What is expected:
Each line that includes "NAND" must be copied from the records.

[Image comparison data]
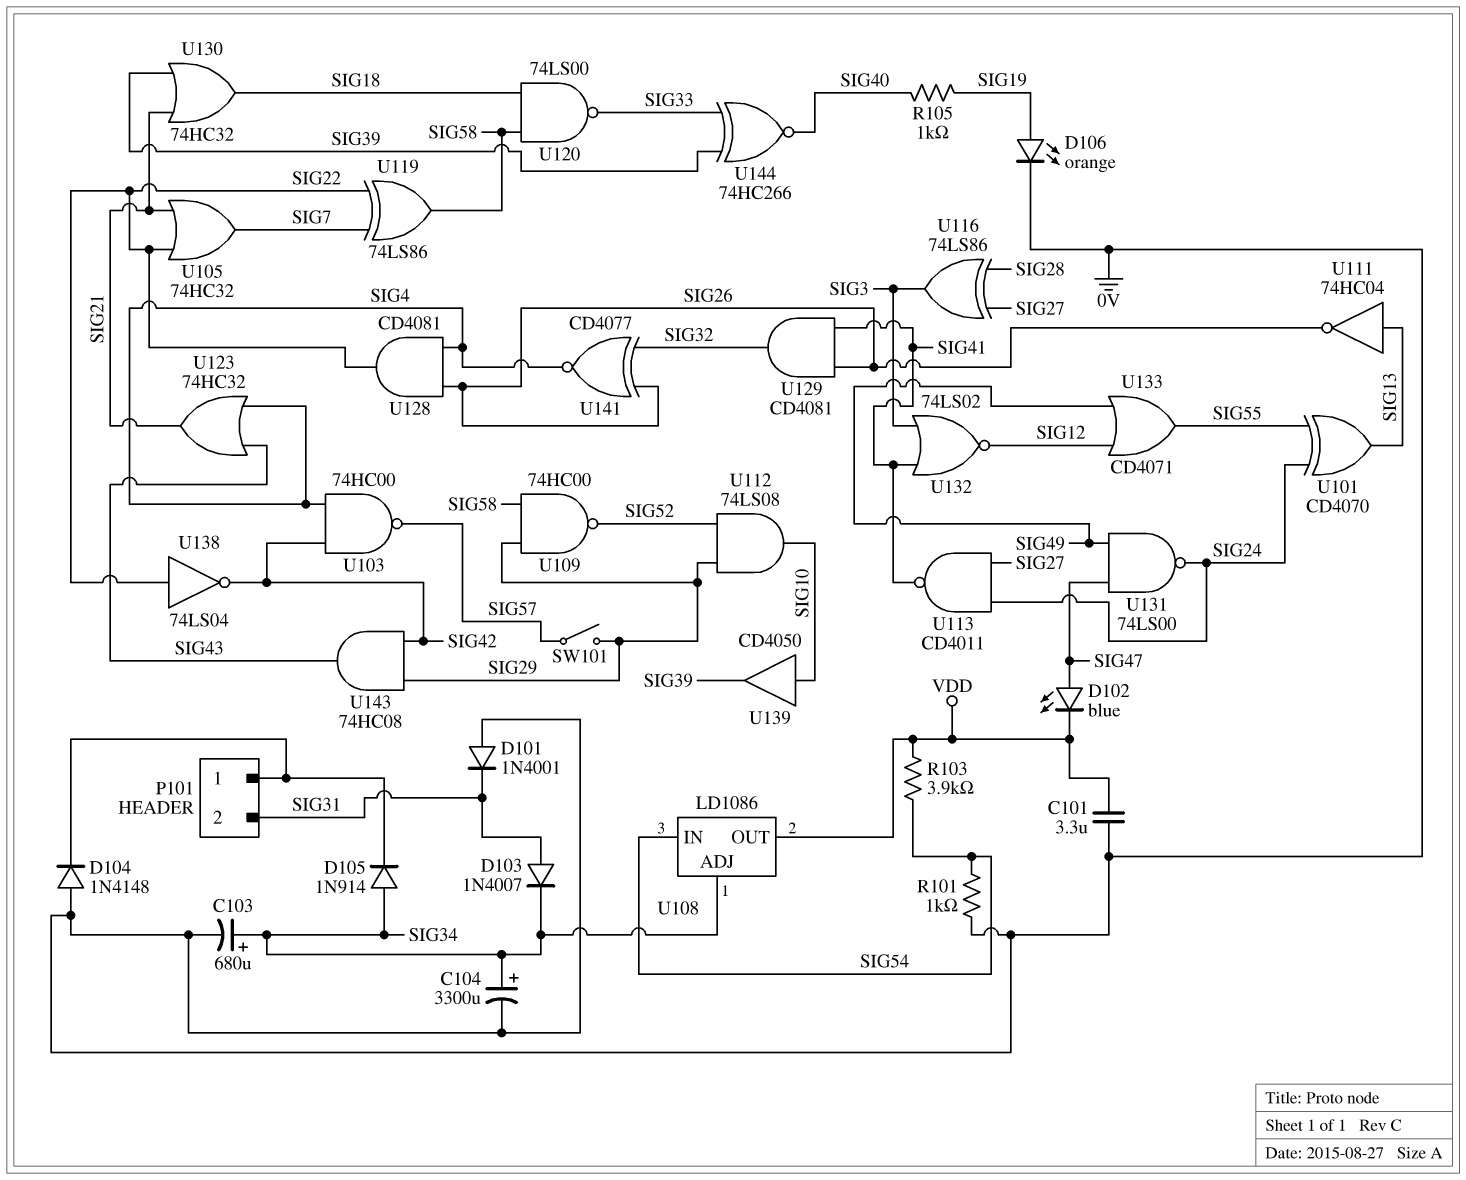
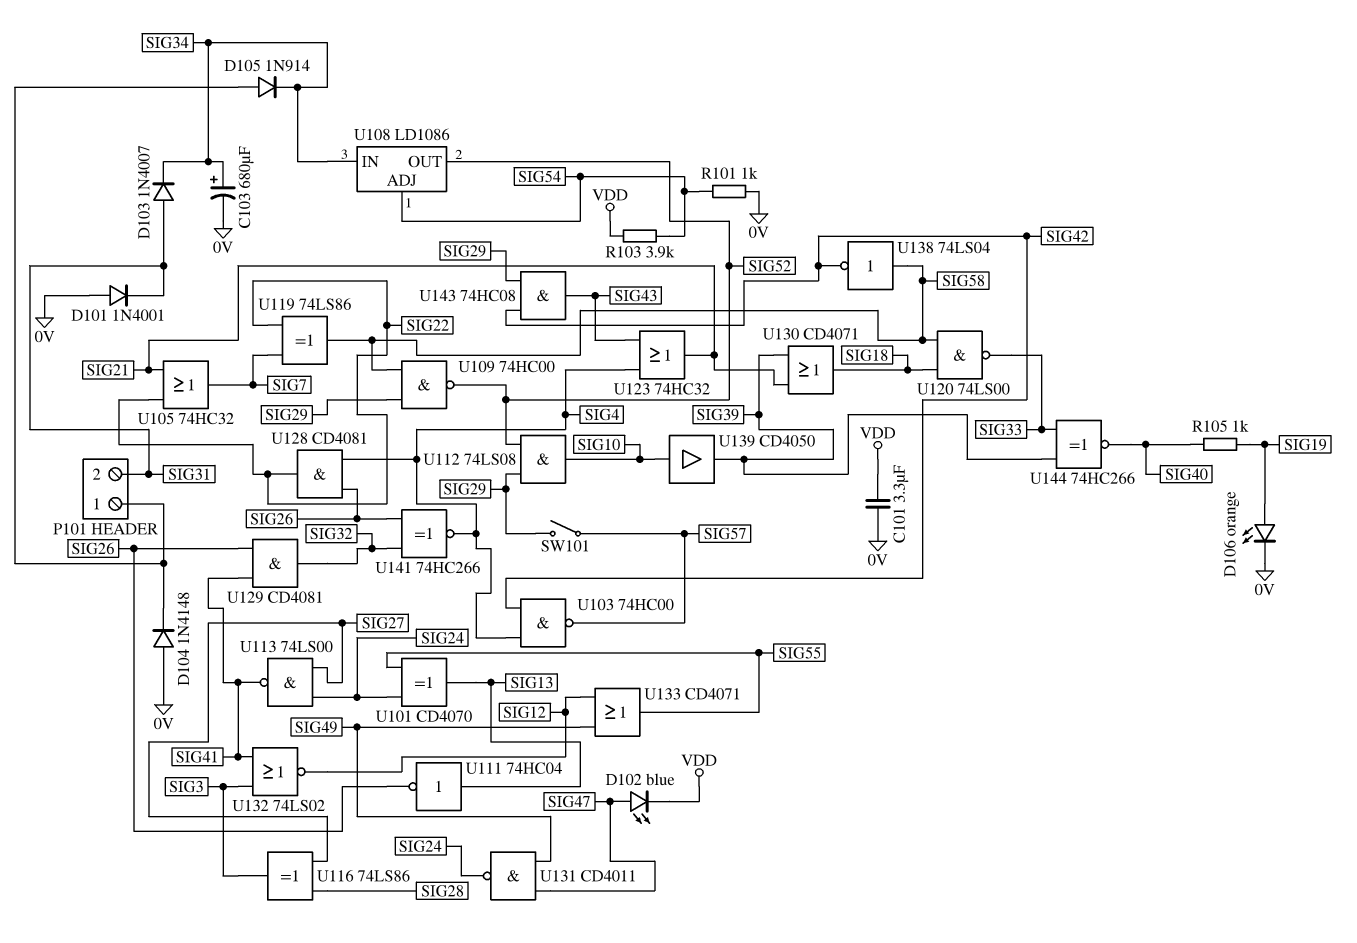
C104: 3300uF (plus SIG34, minus 0V) -> none
D105: diode 1N914 (A SIG34, K P101/1) -> diode 1N914 (A P101/1, K SIG34)
U108 pin ADJ: SIG34 -> SIG54
U108 pin IN: SIG54 -> SIG34
U108 pin OUT: VDD -> SIG52
U113: NAND CD4011 (in SIG24, in SIG27, out SIG41) -> NAND 74LS00 (in SIG24, in SIG27, out SIG41)
U130: OR 74HC32 (in SIG21, in SIG39, out SIG18) -> OR CD4071 (in SIG21, in SIG39, out SIG18)
U131: NAND 74LS00 (in SIG47, in SIG49, out SIG24) -> NAND CD4011 (in SIG47, in SIG49, out SIG24)
U138: NOT 74LS04 (in SIG22, out SIG42) -> NOT 74LS04 (in SIG58, out SIG42)
U141: XNOR CD4077 (in SIG26, in SIG32, out SIG4) -> XNOR 74HC266 (in SIG26, in SIG32, out SIG4)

Solution to the exercise:
U113: NAND CD4011 (in SIG24, in SIG27, out SIG41) -> NAND 74LS00 (in SIG24, in SIG27, out SIG41)
U131: NAND 74LS00 (in SIG47, in SIG49, out SIG24) -> NAND CD4011 (in SIG47, in SIG49, out SIG24)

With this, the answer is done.